(Object transformation records)
*****

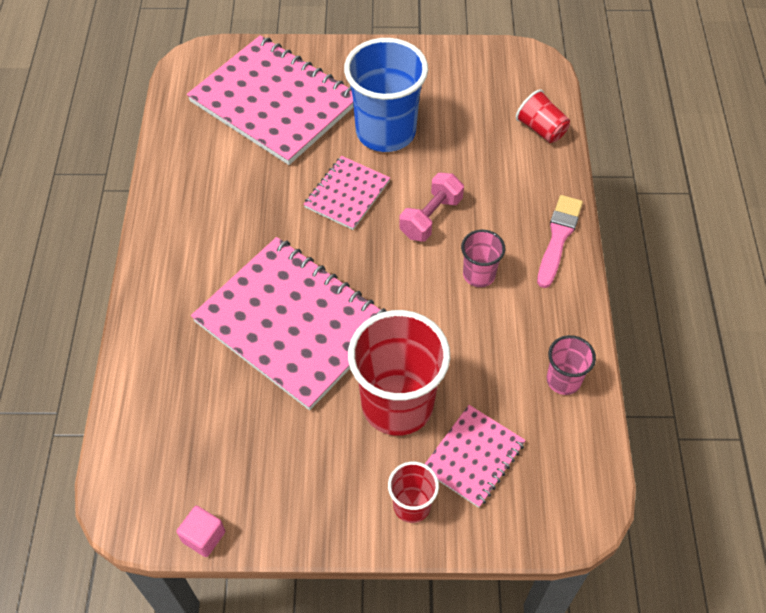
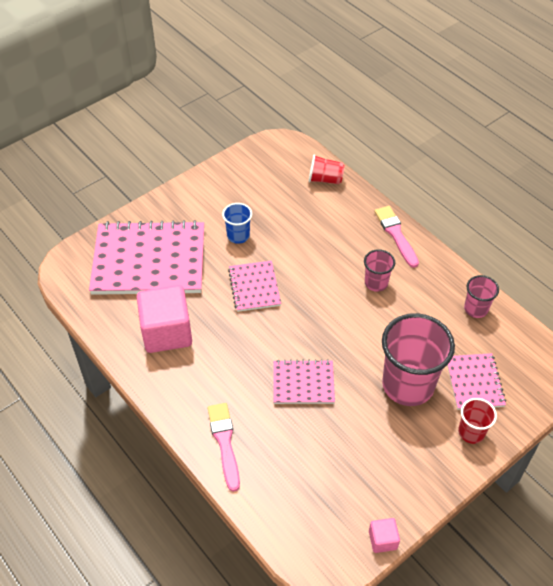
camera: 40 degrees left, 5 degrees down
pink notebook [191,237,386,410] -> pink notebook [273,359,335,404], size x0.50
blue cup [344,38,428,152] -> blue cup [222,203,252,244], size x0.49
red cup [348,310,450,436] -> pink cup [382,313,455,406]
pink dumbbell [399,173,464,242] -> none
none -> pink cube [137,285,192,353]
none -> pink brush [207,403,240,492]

*****

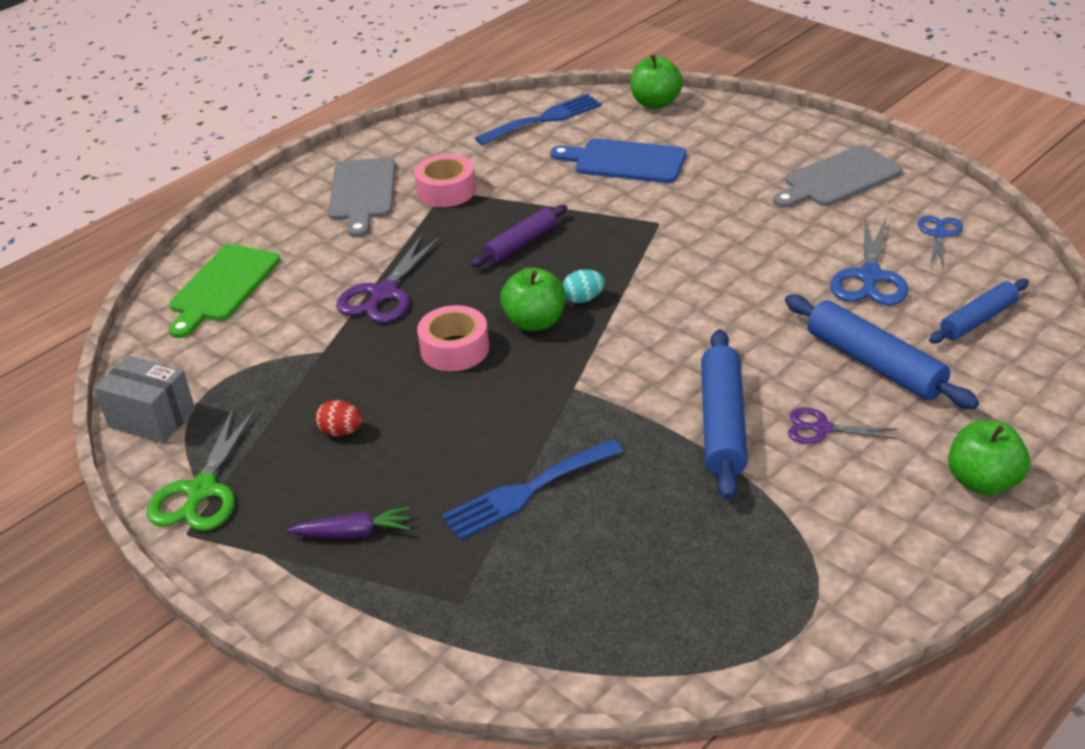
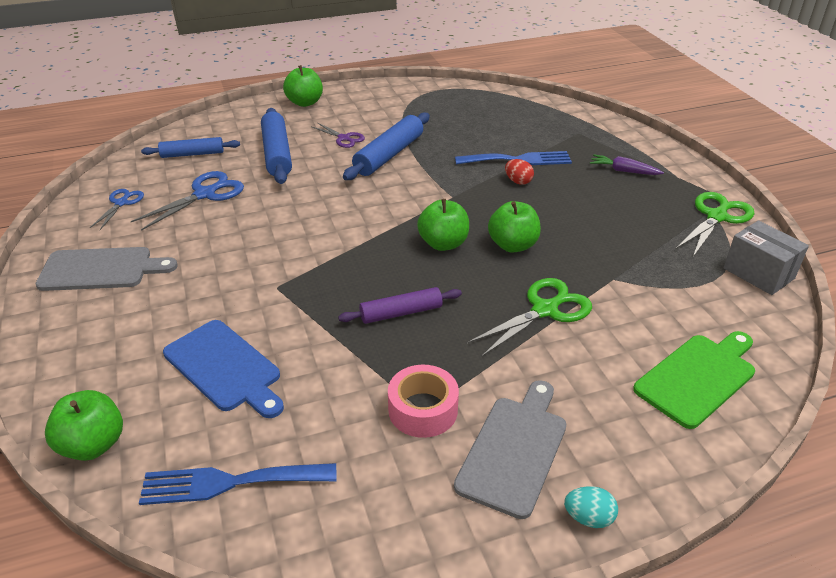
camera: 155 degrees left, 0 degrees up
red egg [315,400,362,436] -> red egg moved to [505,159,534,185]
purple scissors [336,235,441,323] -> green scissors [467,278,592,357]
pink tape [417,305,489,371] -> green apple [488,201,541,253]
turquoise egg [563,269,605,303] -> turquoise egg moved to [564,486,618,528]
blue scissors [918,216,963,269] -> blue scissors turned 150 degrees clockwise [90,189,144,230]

*****

◆ **Description of the task**: Among the entries above, find the line with "camera: 40 degrees left, 5 degrees down" and the line with "none -> pink brush [207,403,240,492]"; give again exactly these two lines and all lines between them.

◆ **Task output**:
camera: 40 degrees left, 5 degrees down
pink notebook [191,237,386,410] -> pink notebook [273,359,335,404], size x0.50
blue cup [344,38,428,152] -> blue cup [222,203,252,244], size x0.49
red cup [348,310,450,436] -> pink cup [382,313,455,406]
pink dumbbell [399,173,464,242] -> none
none -> pink cube [137,285,192,353]
none -> pink brush [207,403,240,492]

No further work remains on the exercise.